__Task details__: Find all lines in the records that include the word "AGND", and copy them out.

##### Given records

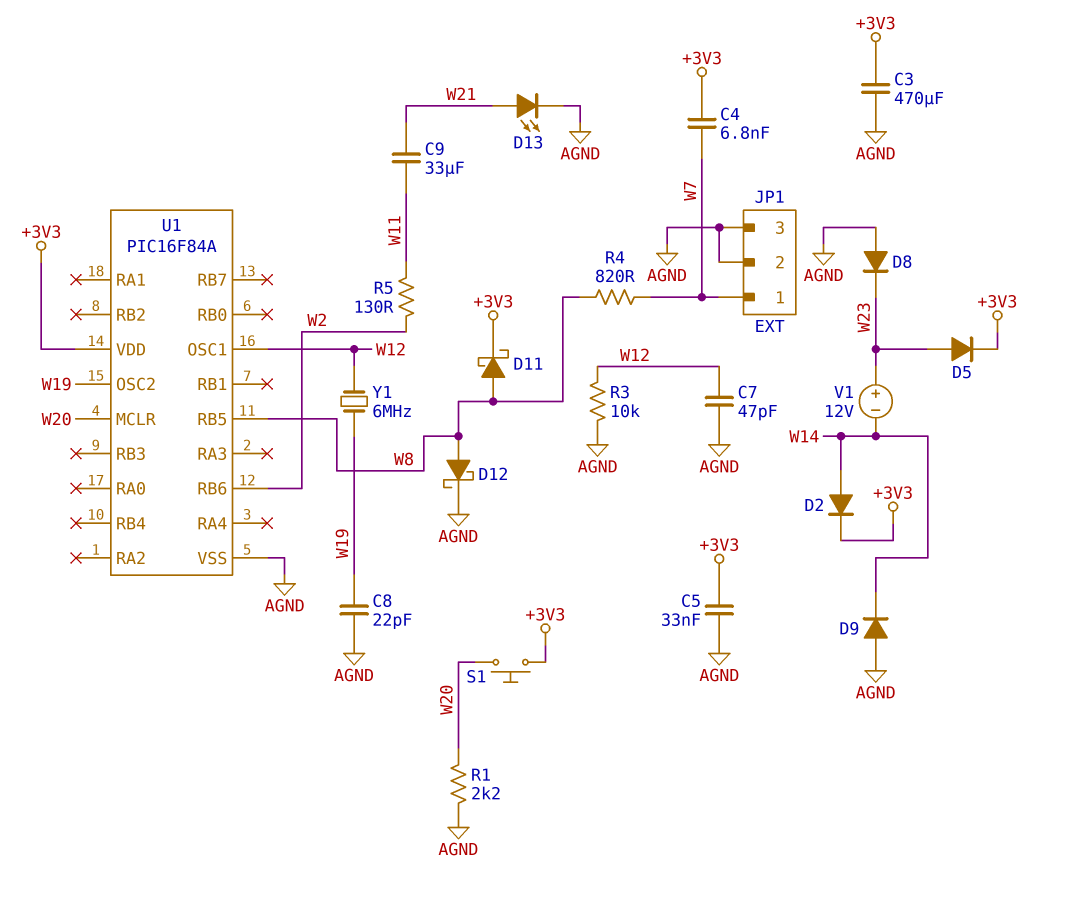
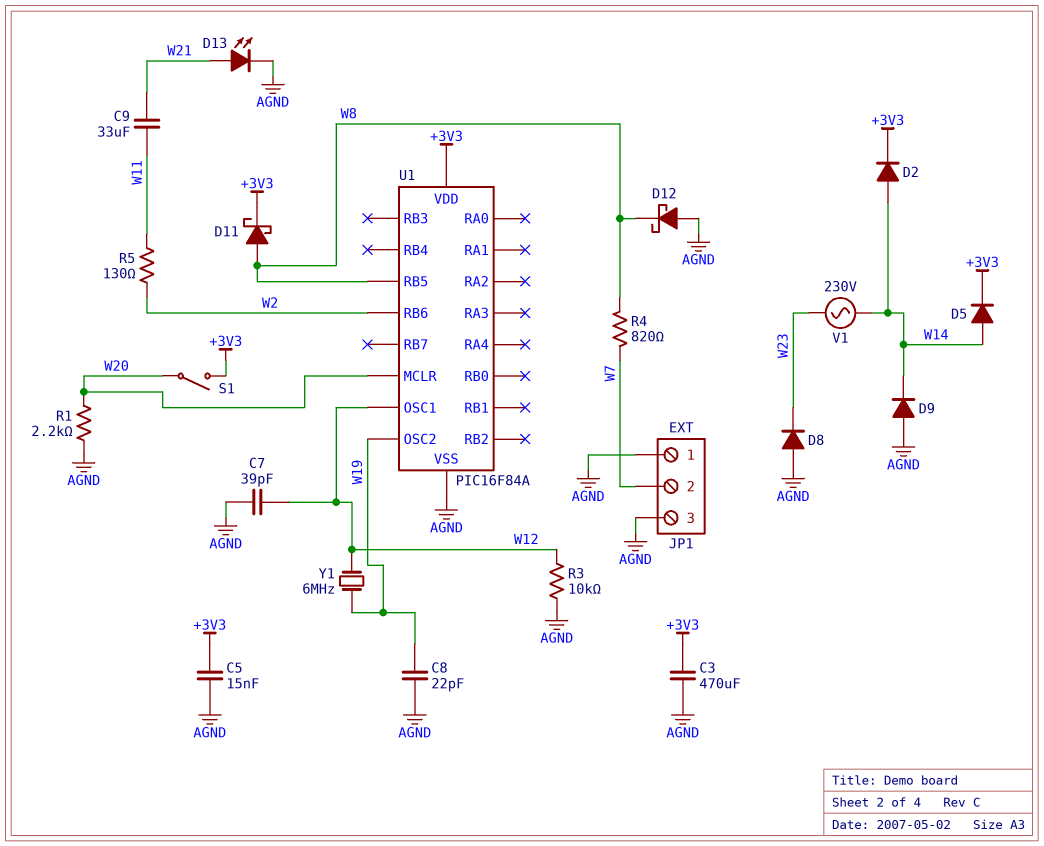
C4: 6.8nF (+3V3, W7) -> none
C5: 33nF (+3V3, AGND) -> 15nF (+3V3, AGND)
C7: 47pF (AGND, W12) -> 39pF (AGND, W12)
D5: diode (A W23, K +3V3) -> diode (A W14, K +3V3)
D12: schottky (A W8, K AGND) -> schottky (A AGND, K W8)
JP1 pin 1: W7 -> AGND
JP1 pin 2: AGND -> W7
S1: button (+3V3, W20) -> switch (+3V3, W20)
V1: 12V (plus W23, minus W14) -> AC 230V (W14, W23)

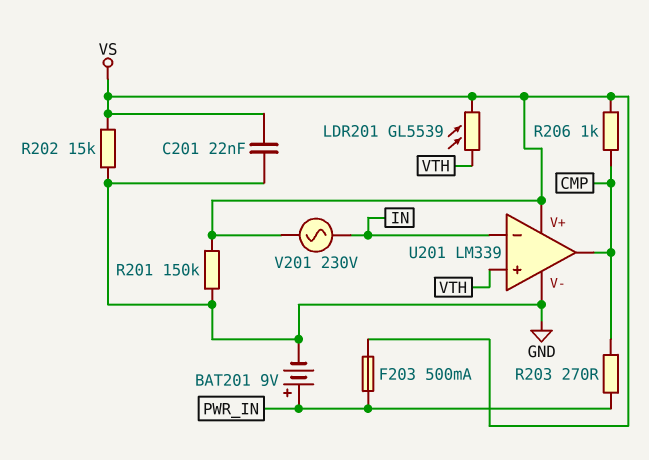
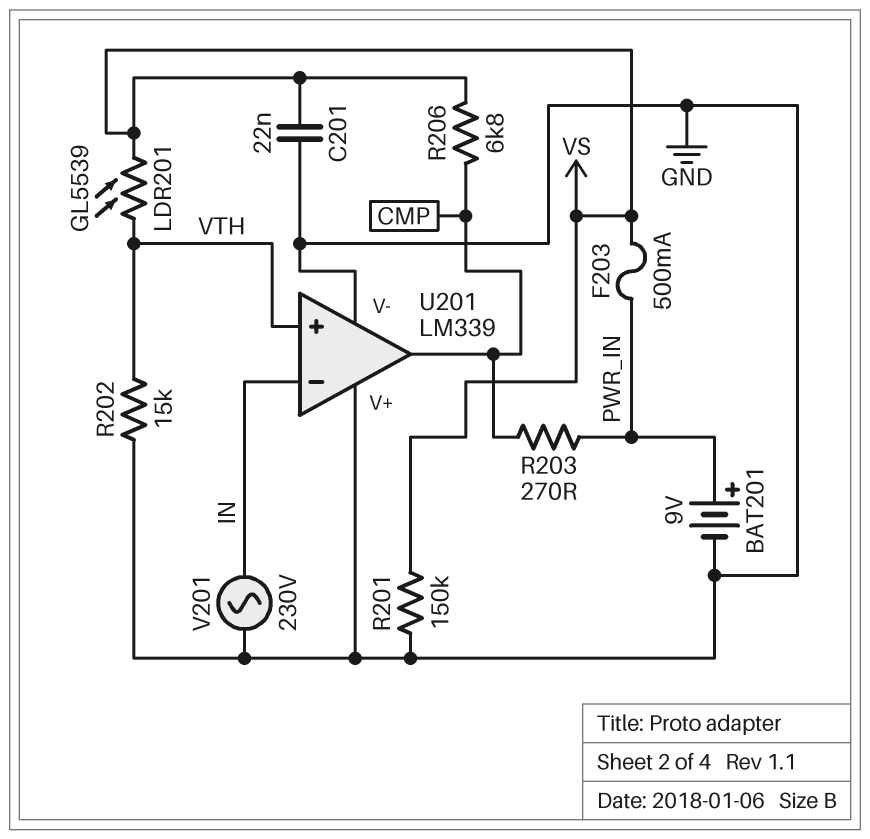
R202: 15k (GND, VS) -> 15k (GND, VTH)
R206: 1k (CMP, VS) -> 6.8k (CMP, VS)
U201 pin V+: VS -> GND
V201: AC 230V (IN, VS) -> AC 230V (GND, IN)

##########

__Written answer__:
C5: 33nF (+3V3, AGND) -> 15nF (+3V3, AGND)
C7: 47pF (AGND, W12) -> 39pF (AGND, W12)
D12: schottky (A W8, K AGND) -> schottky (A AGND, K W8)
JP1 pin 1: W7 -> AGND
JP1 pin 2: AGND -> W7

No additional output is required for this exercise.